- **TASK MATERIAL**:
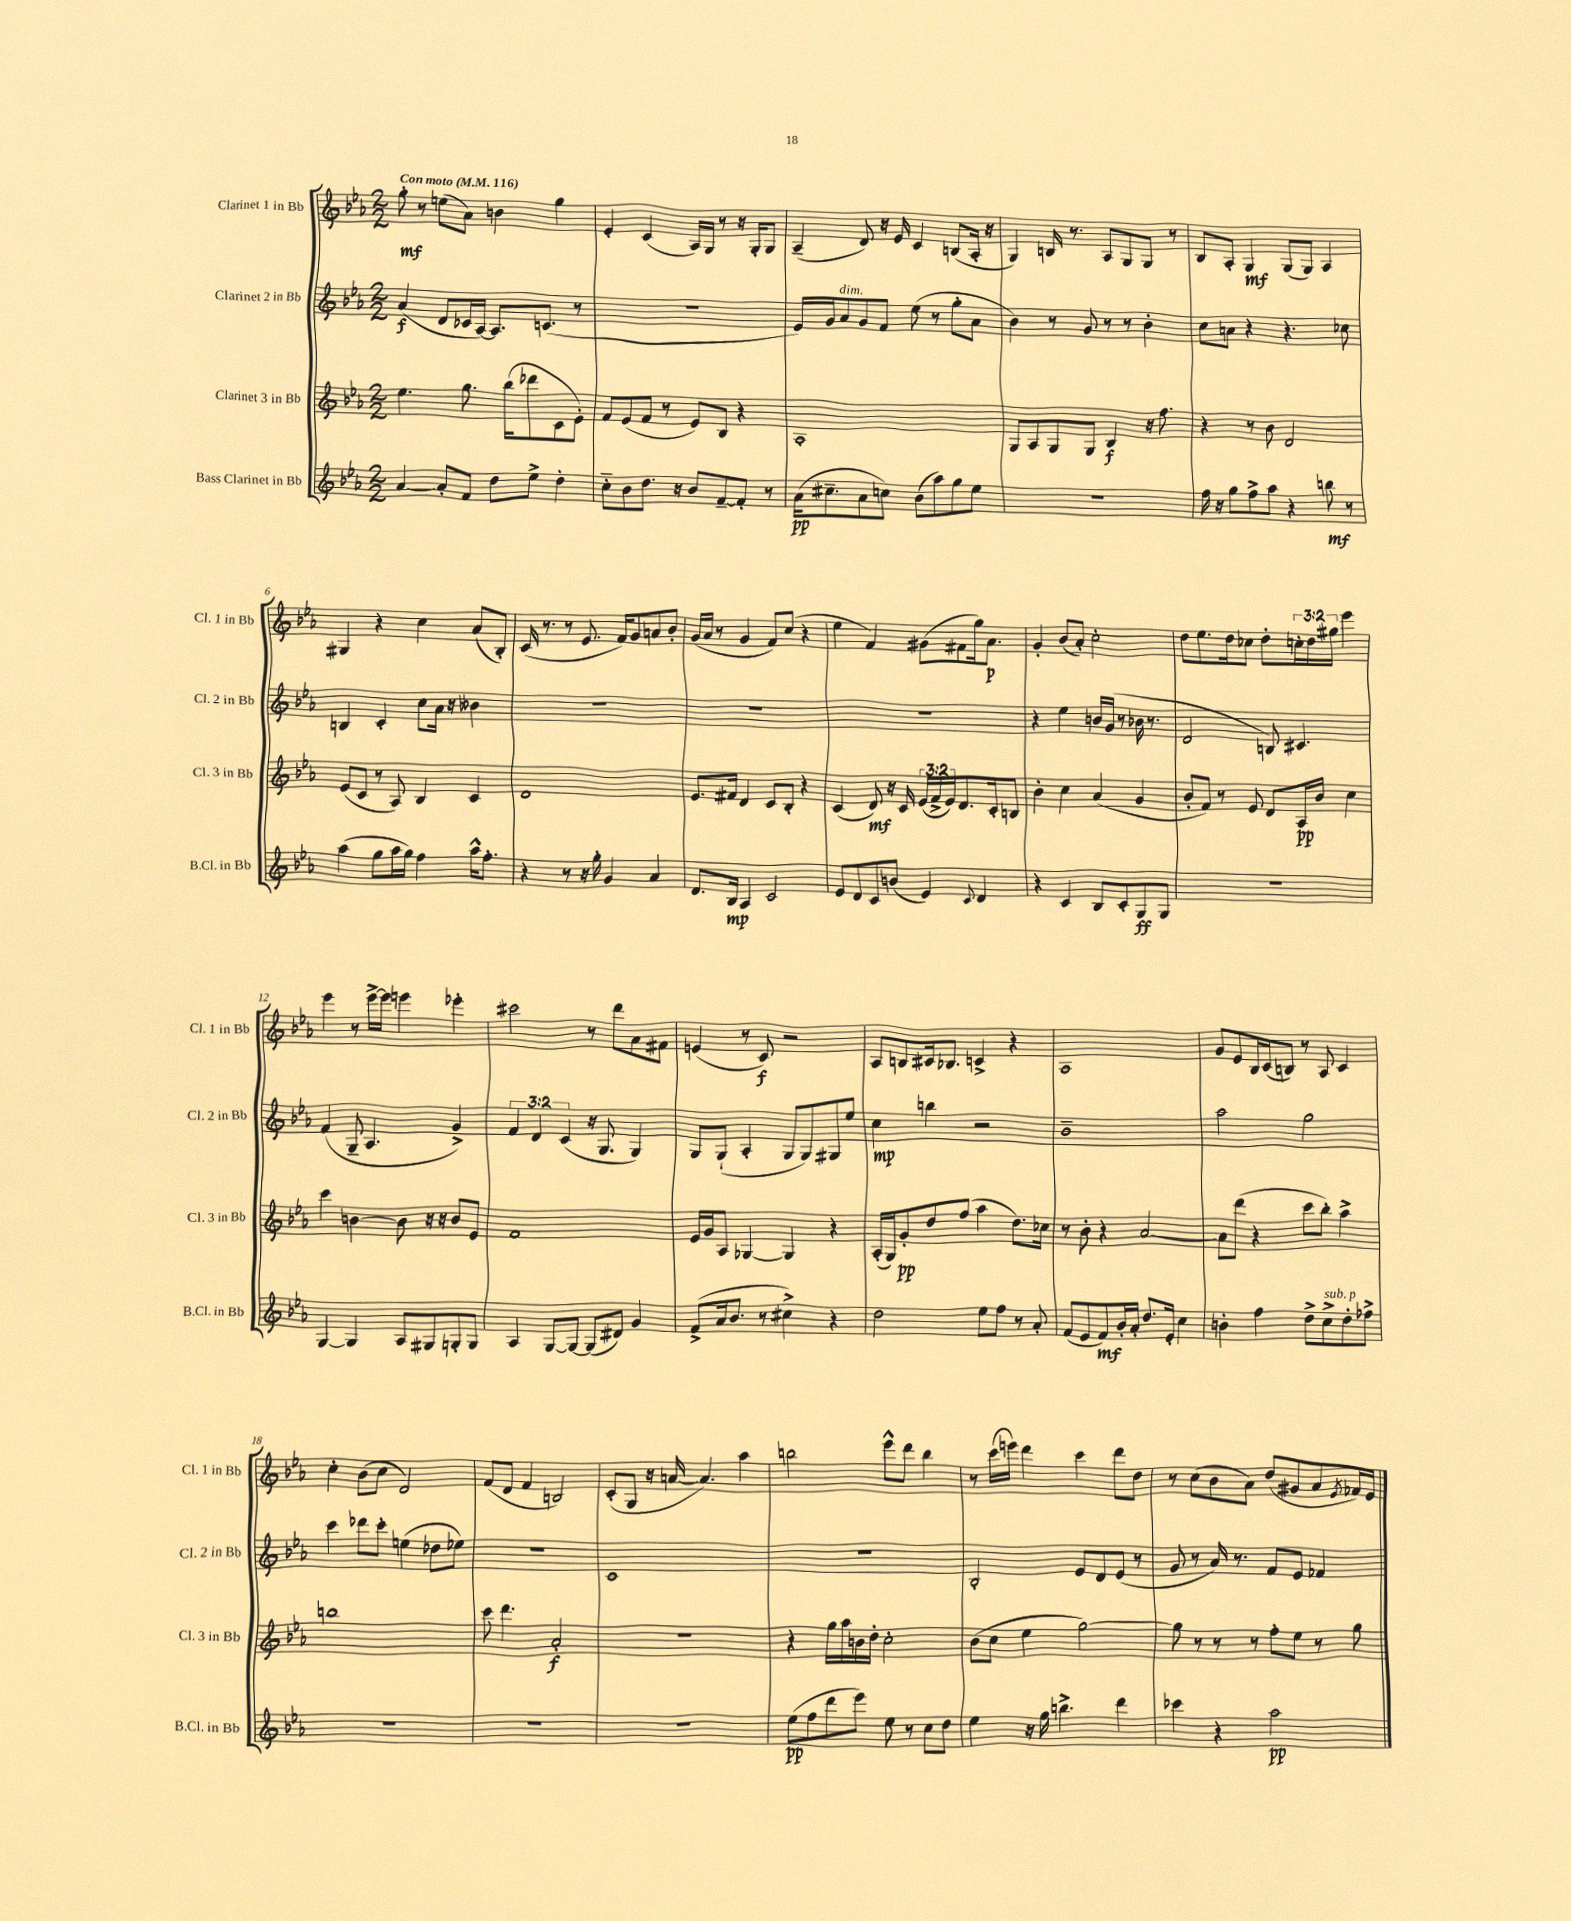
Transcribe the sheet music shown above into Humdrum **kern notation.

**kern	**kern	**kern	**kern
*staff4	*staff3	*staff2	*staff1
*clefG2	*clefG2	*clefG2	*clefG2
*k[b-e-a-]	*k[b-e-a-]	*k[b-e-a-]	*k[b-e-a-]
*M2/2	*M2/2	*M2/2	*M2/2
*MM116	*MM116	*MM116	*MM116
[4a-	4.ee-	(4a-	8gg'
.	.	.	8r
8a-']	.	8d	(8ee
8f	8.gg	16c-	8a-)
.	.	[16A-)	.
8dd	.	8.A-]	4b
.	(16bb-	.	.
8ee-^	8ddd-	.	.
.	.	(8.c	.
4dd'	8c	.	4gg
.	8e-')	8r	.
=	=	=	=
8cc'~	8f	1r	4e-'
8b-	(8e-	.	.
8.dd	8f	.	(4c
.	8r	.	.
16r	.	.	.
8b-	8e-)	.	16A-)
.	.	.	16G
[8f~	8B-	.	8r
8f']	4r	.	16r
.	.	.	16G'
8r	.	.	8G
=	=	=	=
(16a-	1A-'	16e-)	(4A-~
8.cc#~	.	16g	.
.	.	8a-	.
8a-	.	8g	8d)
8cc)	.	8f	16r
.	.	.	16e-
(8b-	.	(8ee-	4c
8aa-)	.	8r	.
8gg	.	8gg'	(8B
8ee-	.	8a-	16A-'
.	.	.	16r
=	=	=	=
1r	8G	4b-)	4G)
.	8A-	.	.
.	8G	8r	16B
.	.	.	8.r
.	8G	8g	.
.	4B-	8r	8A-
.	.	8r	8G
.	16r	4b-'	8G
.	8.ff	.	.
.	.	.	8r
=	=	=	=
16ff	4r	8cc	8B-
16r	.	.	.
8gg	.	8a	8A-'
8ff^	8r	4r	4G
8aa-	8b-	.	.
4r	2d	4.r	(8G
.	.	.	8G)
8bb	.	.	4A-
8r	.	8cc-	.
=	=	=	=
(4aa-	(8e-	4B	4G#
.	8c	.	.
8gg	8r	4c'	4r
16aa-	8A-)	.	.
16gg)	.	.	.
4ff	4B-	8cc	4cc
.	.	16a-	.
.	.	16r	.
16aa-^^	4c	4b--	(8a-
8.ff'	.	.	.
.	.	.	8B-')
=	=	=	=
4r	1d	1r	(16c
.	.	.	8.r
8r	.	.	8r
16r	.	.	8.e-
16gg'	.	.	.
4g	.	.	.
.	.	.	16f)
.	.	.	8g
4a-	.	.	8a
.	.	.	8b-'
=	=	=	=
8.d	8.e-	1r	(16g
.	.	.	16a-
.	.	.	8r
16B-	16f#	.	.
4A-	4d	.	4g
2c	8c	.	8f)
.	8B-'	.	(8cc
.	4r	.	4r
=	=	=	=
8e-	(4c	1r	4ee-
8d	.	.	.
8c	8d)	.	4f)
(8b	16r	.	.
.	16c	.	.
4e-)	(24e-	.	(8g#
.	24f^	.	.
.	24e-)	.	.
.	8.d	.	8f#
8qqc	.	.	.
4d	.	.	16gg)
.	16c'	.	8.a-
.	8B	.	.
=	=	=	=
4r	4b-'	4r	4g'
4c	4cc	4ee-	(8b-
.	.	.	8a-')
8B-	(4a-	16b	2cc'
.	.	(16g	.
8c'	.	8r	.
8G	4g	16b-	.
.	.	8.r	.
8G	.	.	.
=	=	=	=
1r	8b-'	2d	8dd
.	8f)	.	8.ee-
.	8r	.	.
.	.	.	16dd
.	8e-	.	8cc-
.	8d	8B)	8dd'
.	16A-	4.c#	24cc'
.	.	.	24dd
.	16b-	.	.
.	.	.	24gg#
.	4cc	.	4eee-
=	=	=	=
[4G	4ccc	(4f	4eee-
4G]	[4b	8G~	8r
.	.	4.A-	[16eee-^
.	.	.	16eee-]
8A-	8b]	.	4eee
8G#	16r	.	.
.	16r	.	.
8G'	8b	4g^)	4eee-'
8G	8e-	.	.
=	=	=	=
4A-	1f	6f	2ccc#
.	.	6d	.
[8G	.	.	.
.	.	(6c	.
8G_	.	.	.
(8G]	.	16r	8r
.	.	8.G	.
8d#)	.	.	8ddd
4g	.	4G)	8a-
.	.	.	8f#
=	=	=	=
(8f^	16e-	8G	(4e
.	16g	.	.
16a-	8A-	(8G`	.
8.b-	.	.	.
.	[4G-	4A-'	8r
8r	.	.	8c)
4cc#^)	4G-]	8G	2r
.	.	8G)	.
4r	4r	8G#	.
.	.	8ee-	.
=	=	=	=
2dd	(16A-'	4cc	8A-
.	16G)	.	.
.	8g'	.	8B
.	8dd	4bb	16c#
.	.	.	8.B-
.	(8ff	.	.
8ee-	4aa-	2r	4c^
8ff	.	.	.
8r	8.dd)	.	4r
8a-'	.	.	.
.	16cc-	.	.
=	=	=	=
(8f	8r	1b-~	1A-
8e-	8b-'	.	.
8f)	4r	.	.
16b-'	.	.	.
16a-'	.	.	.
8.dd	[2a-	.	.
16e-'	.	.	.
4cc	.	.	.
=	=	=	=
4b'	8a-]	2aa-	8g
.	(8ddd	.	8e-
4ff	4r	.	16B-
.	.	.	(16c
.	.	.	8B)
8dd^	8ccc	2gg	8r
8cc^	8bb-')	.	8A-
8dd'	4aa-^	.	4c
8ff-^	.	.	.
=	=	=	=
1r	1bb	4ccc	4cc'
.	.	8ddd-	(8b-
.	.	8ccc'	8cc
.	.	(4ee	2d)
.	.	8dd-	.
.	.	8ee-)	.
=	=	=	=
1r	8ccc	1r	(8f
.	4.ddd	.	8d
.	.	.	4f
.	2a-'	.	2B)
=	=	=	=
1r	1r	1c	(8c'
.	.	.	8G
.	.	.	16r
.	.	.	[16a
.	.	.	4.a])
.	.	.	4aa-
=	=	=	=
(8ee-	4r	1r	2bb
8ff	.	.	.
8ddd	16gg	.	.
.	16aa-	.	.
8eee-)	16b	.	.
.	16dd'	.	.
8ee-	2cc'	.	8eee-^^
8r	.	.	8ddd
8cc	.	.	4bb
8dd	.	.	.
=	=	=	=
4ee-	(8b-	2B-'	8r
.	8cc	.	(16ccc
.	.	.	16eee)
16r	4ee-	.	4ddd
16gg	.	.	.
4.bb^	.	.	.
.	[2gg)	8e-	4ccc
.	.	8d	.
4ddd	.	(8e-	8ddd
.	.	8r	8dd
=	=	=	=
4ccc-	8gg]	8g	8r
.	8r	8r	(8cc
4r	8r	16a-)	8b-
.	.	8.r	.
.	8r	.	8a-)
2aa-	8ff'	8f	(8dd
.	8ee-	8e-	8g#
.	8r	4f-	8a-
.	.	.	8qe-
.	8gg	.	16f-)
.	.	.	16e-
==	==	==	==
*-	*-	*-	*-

- **REQUIREMENT**: Extract each line in the records above that contains the string "kern", and treat uppercase and lowercase as different.

- **RESULT OF THIS EXERCISE**:
Transcribe the sheet music shown above into Humdrum **kern notation.
**kern	**kern	**kern	**kern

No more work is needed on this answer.